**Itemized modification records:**
_ _ _ _

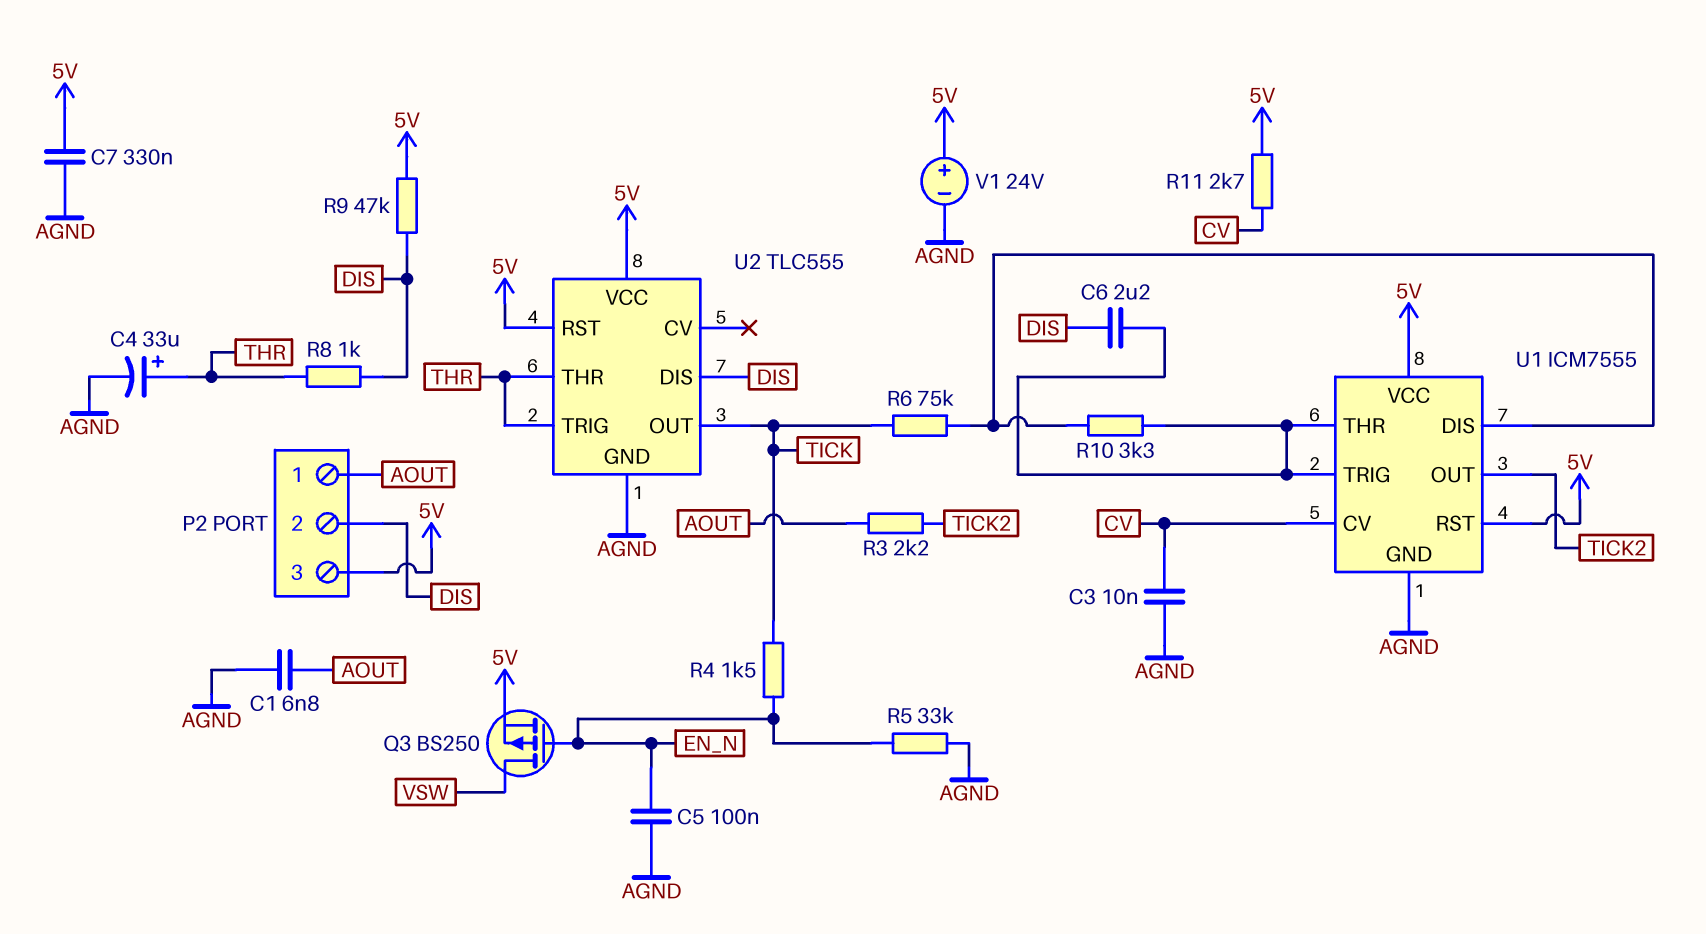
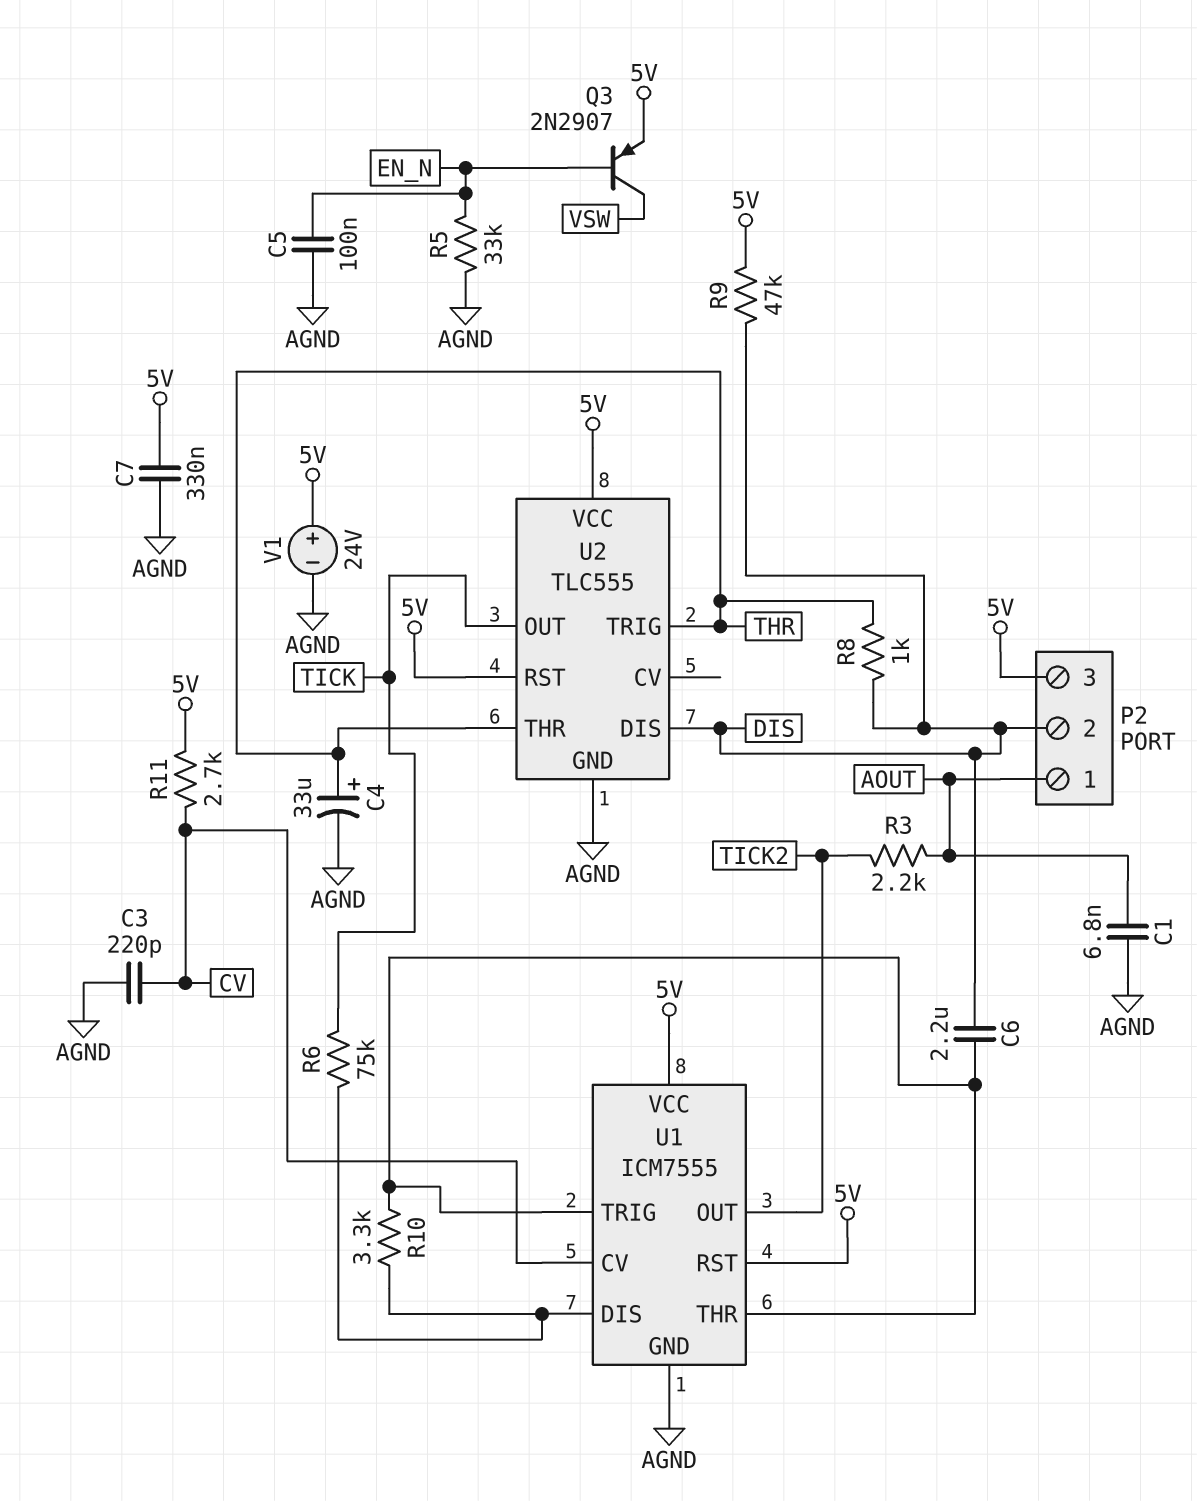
C3: 10nF (AGND, CV) -> 220pF (AGND, CV)
Q3: PMOS BS250 (G EN_N, D VSW, S 5V) -> PNP 2N2907 (B EN_N, C VSW, E 5V)
R4: 1.5k (EN_N, TICK) -> none

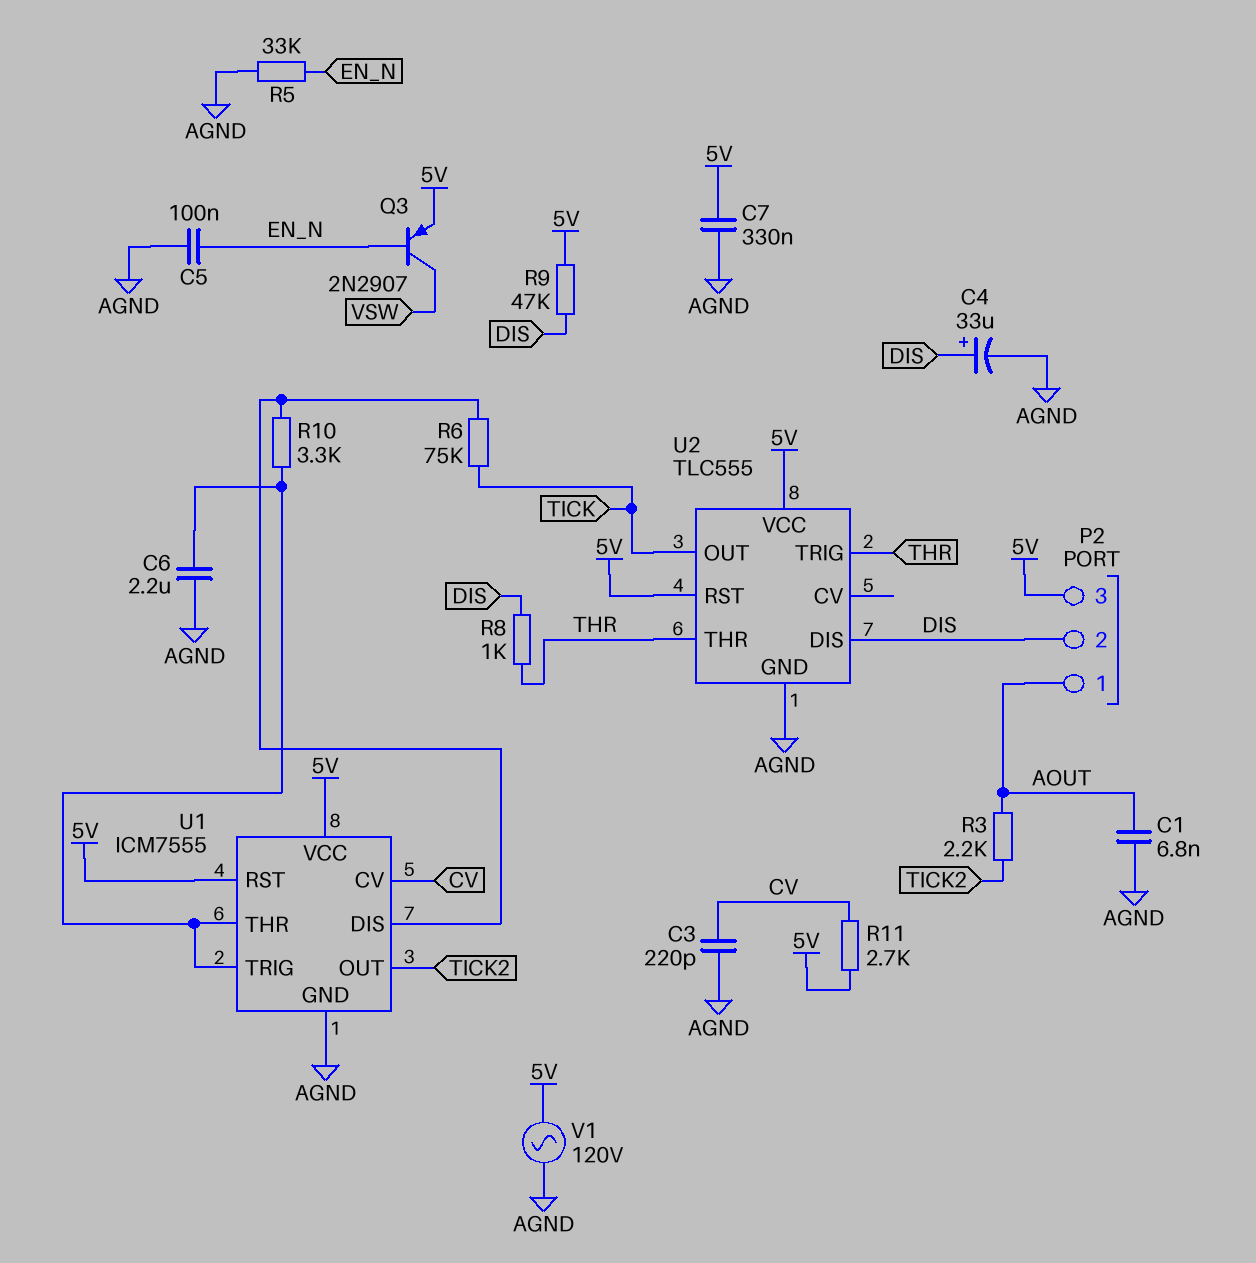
C4: 33uF (plus THR, minus AGND) -> 33uF (plus DIS, minus AGND)
C6: 2.2uF (DIS, U1/THR) -> 2.2uF (AGND, U1/THR)
V1: 24V (plus 5V, minus AGND) -> AC 120V (5V, AGND)

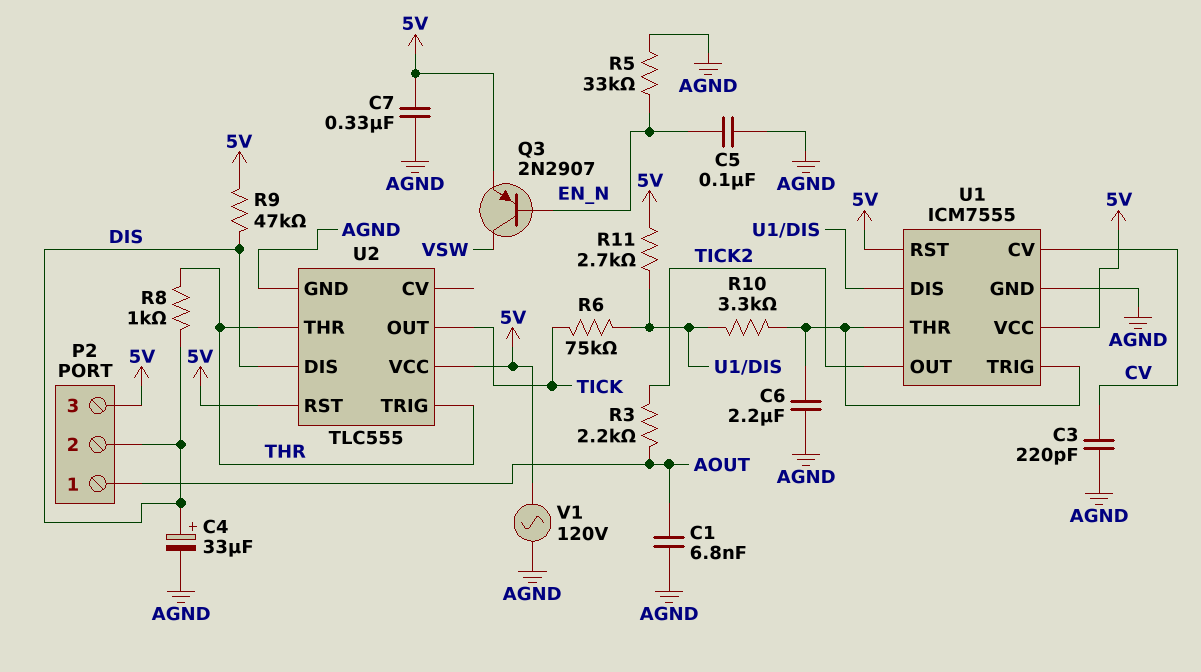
R11: 2.7k (5V, CV) -> 2.7k (5V, U1/DIS)

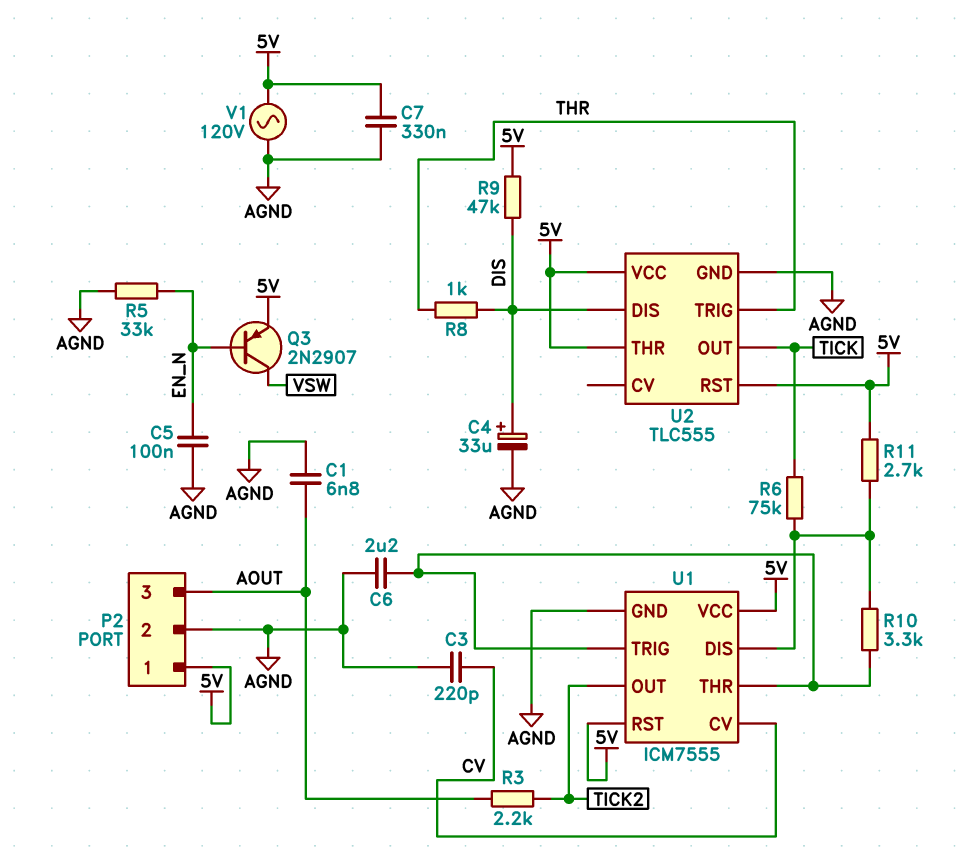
P2 pin 1: AOUT -> 5V
P2 pin 2: DIS -> AGND
P2 pin 3: 5V -> AOUT
U2 pin THR: THR -> 5V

_ _ _ _

**THE PROBLEM:**
A word-for-word copy of the entries is needed, with no pictures in it.

**TASK OUTPUT:**
C3: 10nF (AGND, CV) -> 220pF (AGND, CV)
Q3: PMOS BS250 (G EN_N, D VSW, S 5V) -> PNP 2N2907 (B EN_N, C VSW, E 5V)
R4: 1.5k (EN_N, TICK) -> none

C4: 33uF (plus THR, minus AGND) -> 33uF (plus DIS, minus AGND)
C6: 2.2uF (DIS, U1/THR) -> 2.2uF (AGND, U1/THR)
V1: 24V (plus 5V, minus AGND) -> AC 120V (5V, AGND)

R11: 2.7k (5V, CV) -> 2.7k (5V, U1/DIS)

P2 pin 1: AOUT -> 5V
P2 pin 2: DIS -> AGND
P2 pin 3: 5V -> AOUT
U2 pin THR: THR -> 5V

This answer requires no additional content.